((
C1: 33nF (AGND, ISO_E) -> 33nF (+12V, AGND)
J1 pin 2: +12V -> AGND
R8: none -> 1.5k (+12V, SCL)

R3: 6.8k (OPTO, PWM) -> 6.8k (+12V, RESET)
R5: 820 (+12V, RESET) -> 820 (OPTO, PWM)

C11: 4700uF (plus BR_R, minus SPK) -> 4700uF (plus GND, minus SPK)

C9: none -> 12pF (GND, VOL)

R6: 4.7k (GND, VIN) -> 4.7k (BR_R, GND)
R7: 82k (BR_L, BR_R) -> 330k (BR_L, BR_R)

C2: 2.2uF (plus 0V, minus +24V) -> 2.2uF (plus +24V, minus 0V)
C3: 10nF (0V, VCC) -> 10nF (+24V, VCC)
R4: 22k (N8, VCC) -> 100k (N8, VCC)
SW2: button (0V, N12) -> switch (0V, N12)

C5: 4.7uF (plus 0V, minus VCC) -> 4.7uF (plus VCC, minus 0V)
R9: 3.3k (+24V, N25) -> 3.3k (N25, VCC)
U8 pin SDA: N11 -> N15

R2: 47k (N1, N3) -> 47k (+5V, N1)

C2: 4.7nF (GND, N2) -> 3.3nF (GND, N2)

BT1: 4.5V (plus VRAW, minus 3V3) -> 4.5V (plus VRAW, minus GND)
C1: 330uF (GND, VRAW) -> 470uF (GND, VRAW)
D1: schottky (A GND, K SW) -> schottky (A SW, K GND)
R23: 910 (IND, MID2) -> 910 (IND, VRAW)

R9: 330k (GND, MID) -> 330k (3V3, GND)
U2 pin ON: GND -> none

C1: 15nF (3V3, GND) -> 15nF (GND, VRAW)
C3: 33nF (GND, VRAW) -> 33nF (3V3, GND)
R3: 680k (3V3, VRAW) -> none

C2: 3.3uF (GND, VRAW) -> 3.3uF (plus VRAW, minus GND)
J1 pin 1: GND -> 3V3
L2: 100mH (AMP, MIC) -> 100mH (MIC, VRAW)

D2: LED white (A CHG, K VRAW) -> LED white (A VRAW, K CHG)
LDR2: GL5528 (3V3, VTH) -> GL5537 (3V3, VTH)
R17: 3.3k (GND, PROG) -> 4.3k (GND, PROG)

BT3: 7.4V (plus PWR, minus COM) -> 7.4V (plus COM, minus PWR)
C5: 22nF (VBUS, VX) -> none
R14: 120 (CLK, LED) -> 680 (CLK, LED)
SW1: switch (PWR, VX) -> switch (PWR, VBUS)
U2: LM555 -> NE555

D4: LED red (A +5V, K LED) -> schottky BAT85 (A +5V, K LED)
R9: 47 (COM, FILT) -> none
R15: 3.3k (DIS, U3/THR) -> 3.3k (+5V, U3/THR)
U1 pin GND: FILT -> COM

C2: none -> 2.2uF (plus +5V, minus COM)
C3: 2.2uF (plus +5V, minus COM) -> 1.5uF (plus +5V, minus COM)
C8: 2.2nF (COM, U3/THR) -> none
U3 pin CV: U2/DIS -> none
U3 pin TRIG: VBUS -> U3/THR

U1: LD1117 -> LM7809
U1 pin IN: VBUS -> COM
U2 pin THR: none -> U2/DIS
))
WHAT TO DO
Report how many lines of the data hold the string "none"; give only the number.

ANSWER BOX
10